From the first line of the data below through the line bearing "(610, 93) = (470, 486): red", reproduce each line exactly; do not include pictures.

[Object tracking records]
**********
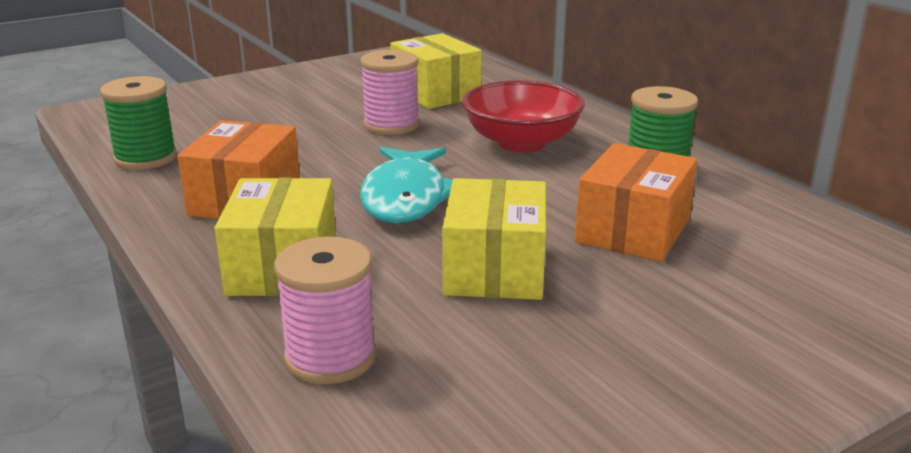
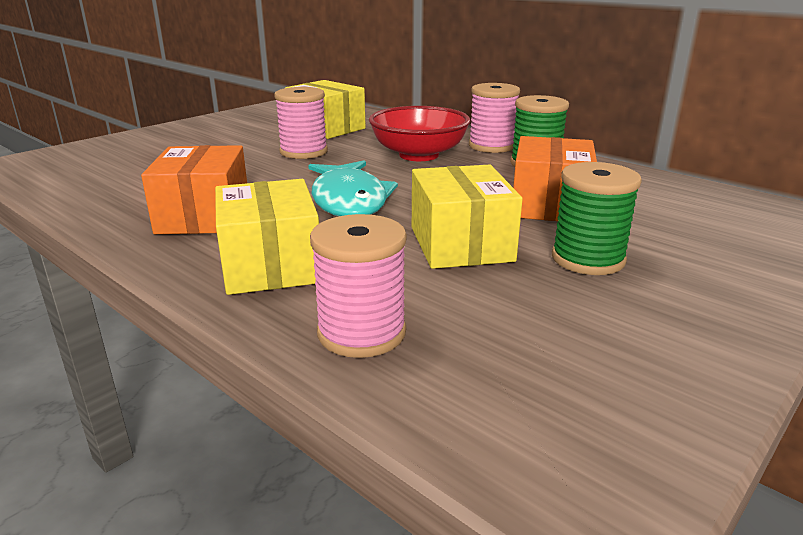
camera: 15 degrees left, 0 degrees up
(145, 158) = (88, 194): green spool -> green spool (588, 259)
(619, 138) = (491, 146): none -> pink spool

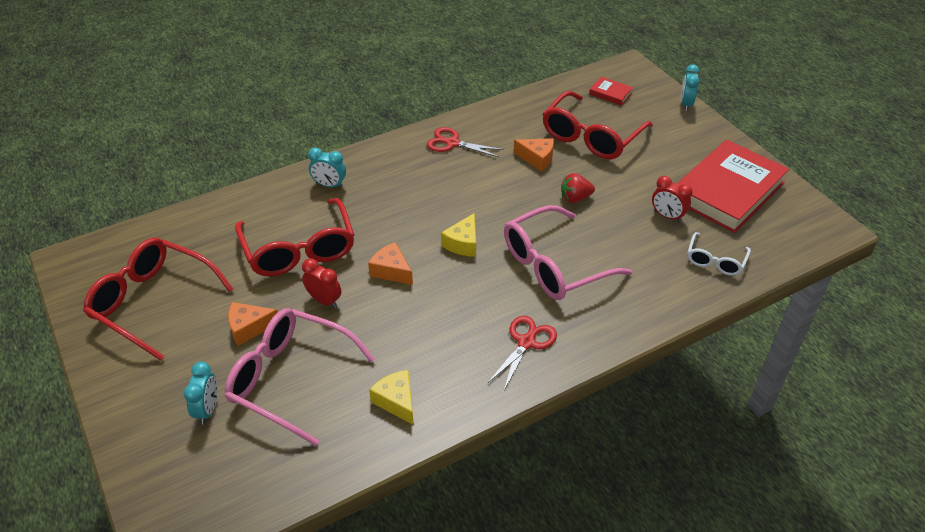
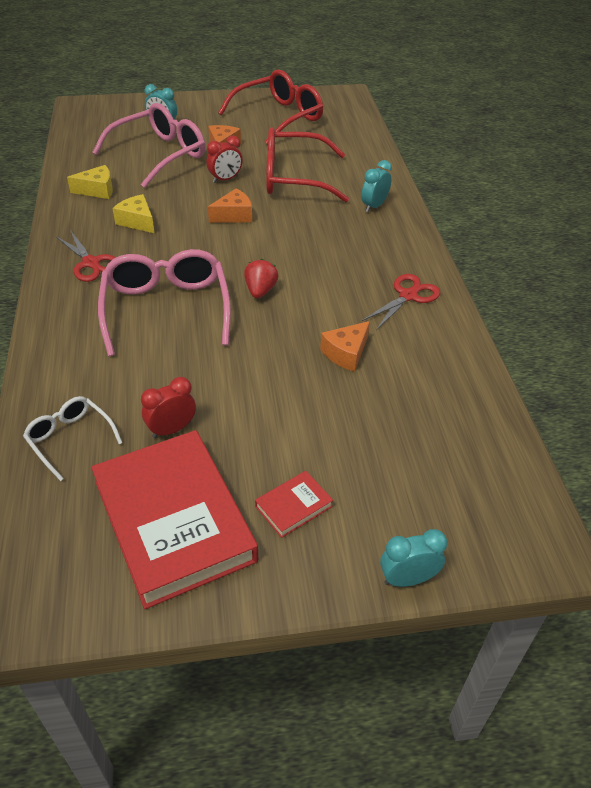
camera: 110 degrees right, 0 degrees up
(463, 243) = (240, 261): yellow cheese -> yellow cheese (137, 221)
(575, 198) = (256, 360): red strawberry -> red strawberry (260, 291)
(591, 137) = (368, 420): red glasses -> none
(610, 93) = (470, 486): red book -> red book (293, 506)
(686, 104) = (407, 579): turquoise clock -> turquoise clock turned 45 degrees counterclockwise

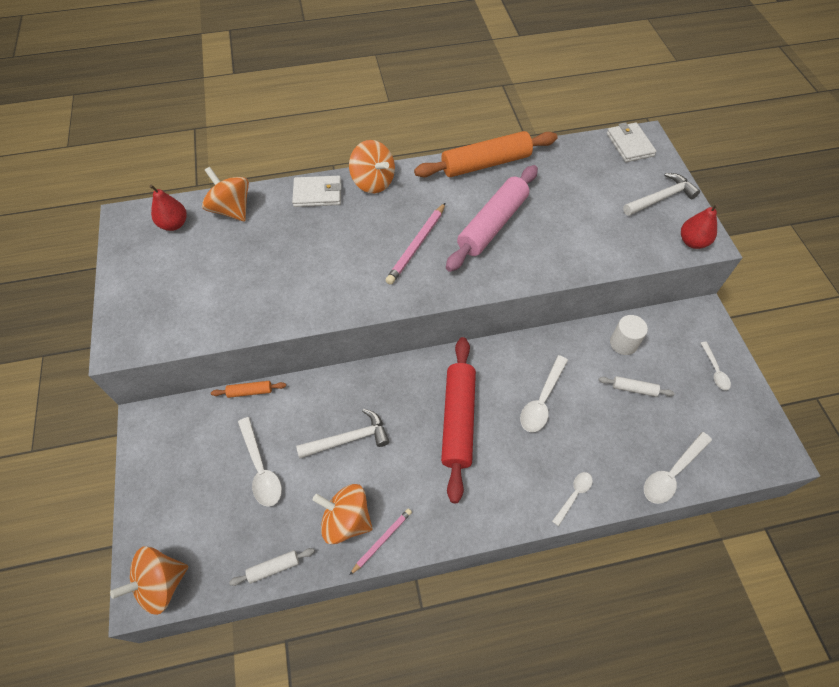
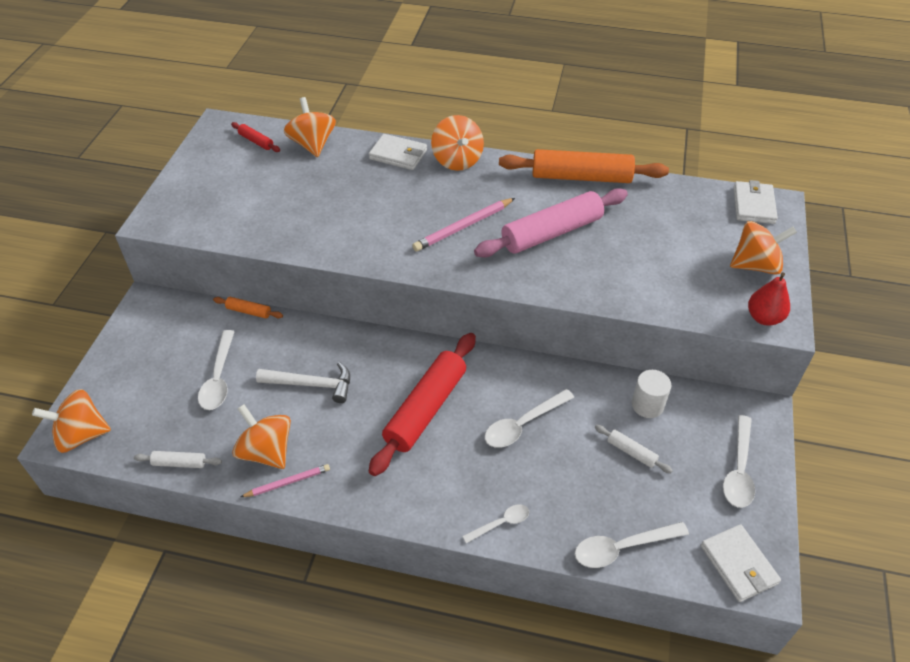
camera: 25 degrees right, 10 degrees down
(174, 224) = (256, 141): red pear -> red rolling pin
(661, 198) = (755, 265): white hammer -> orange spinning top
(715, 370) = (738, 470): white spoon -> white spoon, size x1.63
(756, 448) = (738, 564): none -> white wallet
**********
OUTPUT FOR THIS TASK
camera: 15 degrees left, 0 degrees up
(145, 158) = (88, 194): green spool -> green spool (588, 259)
(619, 138) = (491, 146): none -> pink spool

camera: 110 degrees right, 0 degrees up
(463, 243) = (240, 261): yellow cheese -> yellow cheese (137, 221)
(575, 198) = (256, 360): red strawberry -> red strawberry (260, 291)
(591, 137) = (368, 420): red glasses -> none
(610, 93) = (470, 486): red book -> red book (293, 506)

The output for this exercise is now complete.